Task ▸
Give the number of lines in this listing that contain the word "blue", and nothing else.

Excerpted records ▸
# # # #
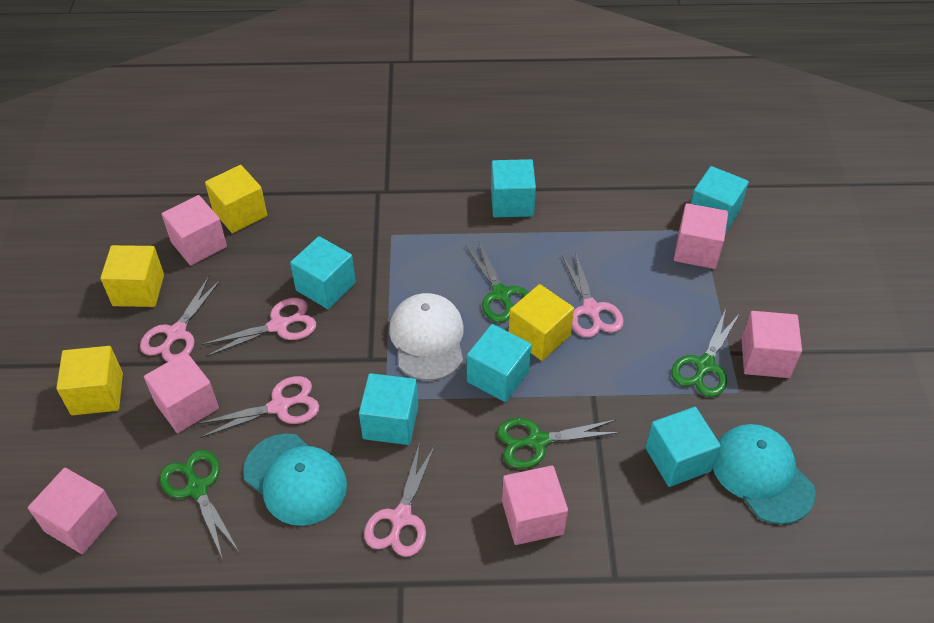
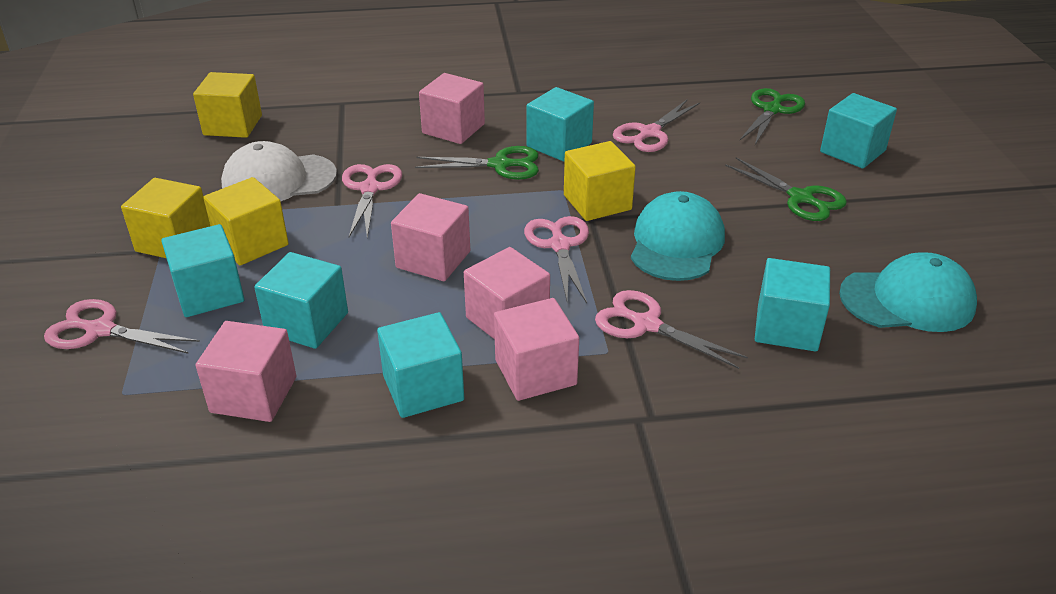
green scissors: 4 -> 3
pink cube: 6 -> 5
# # # #
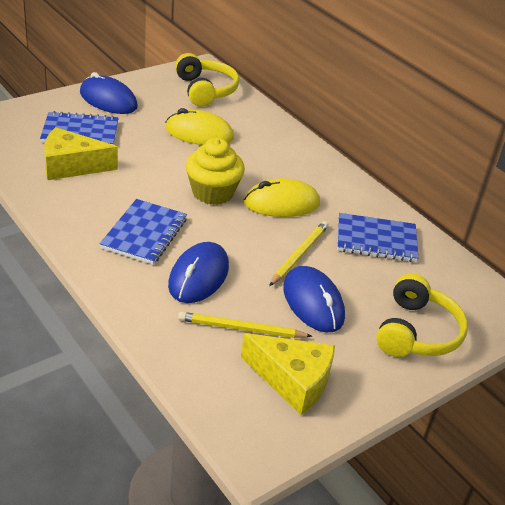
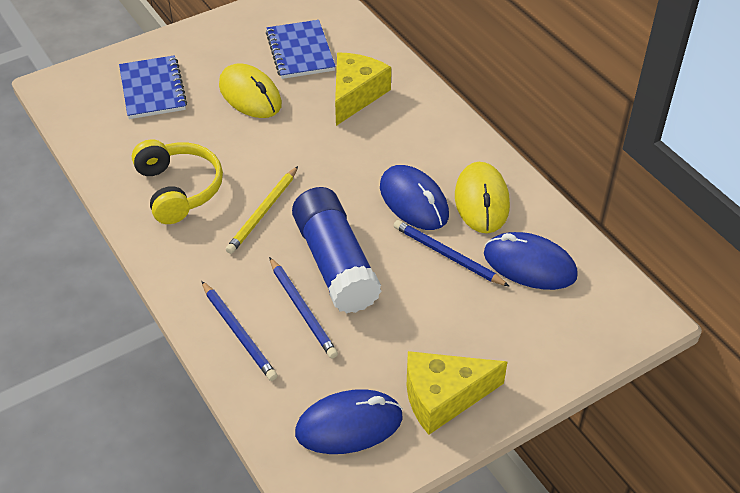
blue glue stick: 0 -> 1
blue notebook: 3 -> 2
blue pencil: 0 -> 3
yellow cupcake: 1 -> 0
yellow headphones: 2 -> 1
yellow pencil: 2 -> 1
# # # #
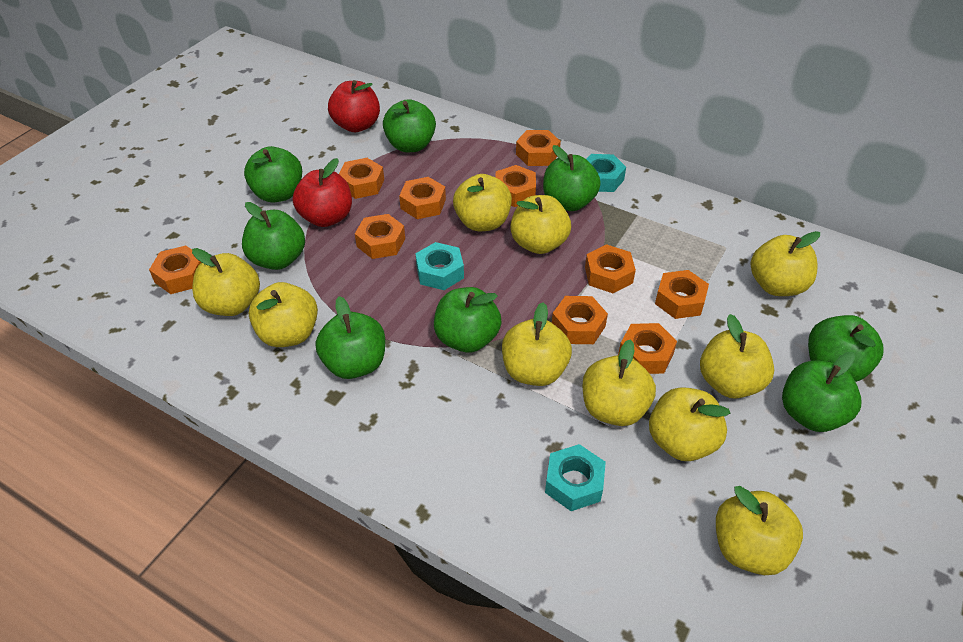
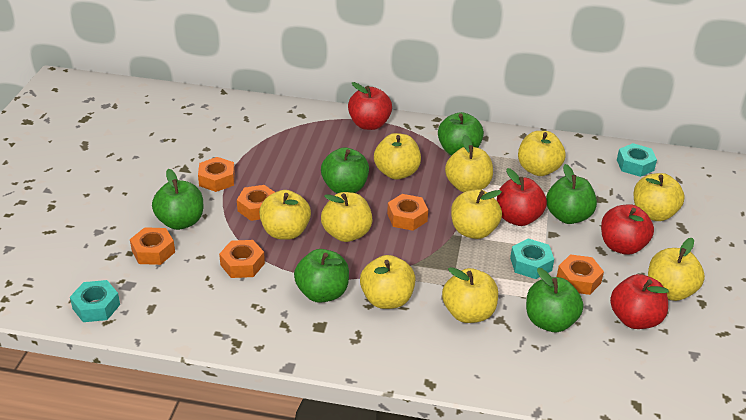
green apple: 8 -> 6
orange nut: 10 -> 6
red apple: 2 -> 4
# # # #
Result ▸
3